What is needed is an exact reproduction of the lines in the records below, starting at the line with "(290, 386) = (550, 502): black" and ending at the line with "(486, 143) = (469, 146): grey teapot -> none", both included, and nothing else; pictures stay out.

++++ EXTRACTED RECORDS ++++

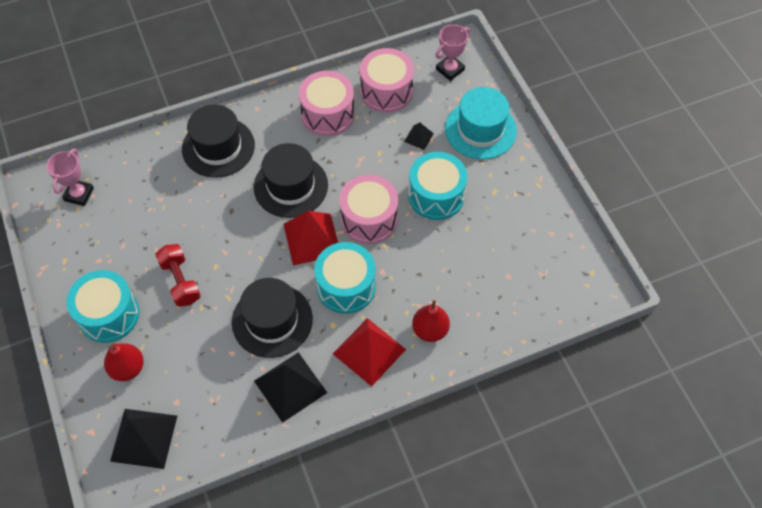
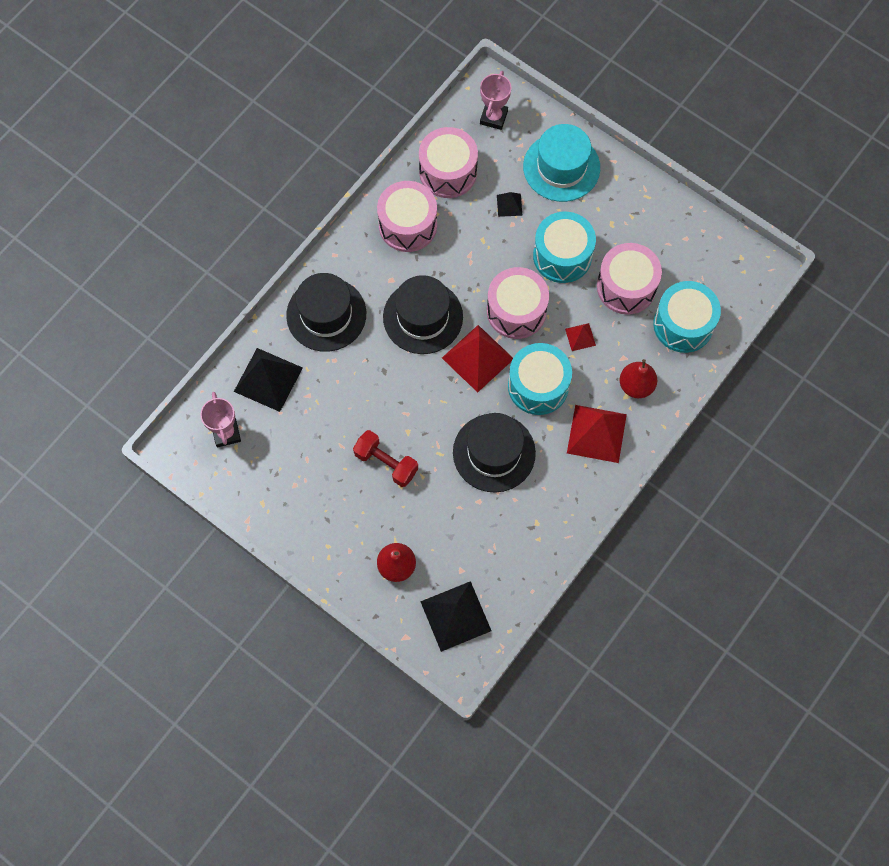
camera: 30 degrees left, 10 degrees up
(109, 314) = (343, 529): turquoise drum -> turquoise drum (683, 324)
(290, 386) = (550, 502): black pyramid -> black pyramid (268, 379)
(408, 266) = (580, 337): none -> red pyramid
(474, 246) = (626, 287): none -> pink drum

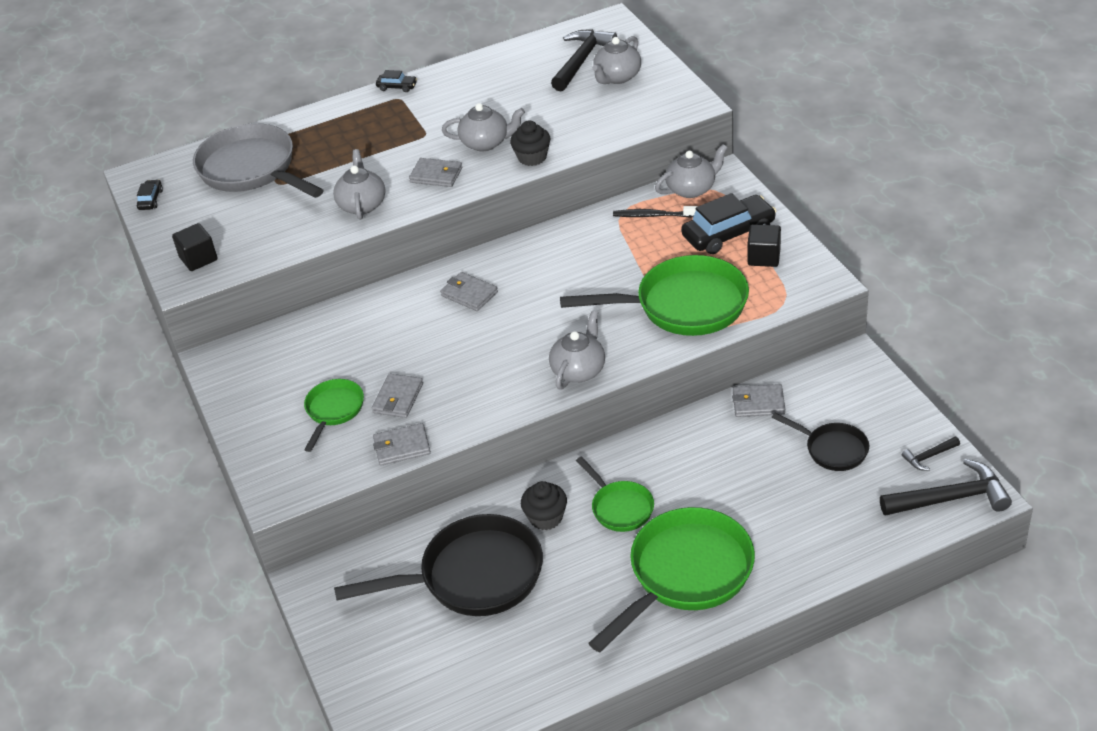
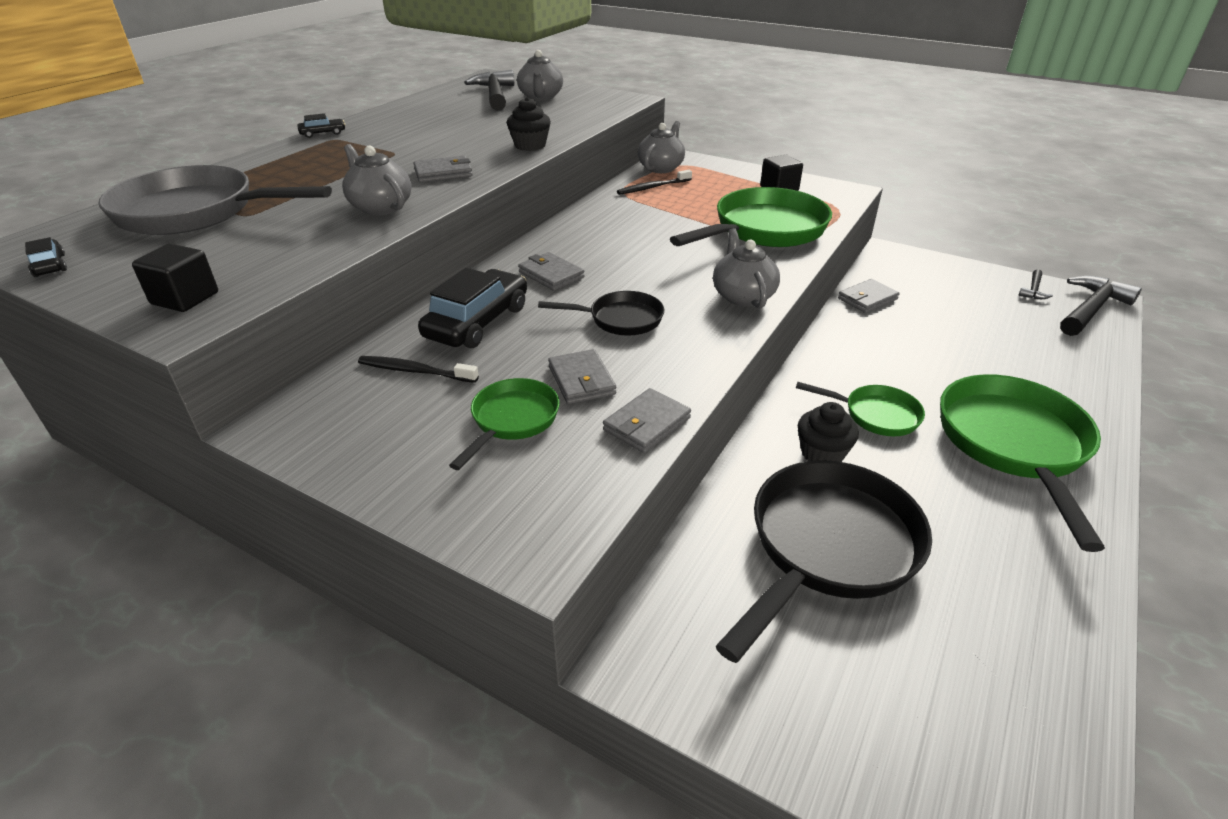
camera: 40 degrees left, 5 degrees down
(313, 350) = (415, 371): none -> black toothbrush
(334, 410) = (512, 420): green pan -> green pan turned 45 degrees clockwise
(469, 294) = (551, 275): grey wallet -> grey wallet turned 45 degrees clockwise
(486, 143) = (469, 146): grey teapot -> none
(728, 233) = (730, 183): black car -> black car (477, 322)
(832, 449) = (967, 309): black pan -> black pan (620, 319)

++++

## REPLY
(290, 386) = (550, 502): black pyramid -> black pyramid (268, 379)
(408, 266) = (580, 337): none -> red pyramid
(474, 246) = (626, 287): none -> pink drum

camera: 40 degrees left, 5 degrees down
(313, 350) = (415, 371): none -> black toothbrush
(334, 410) = (512, 420): green pan -> green pan turned 45 degrees clockwise
(469, 294) = (551, 275): grey wallet -> grey wallet turned 45 degrees clockwise
(486, 143) = (469, 146): grey teapot -> none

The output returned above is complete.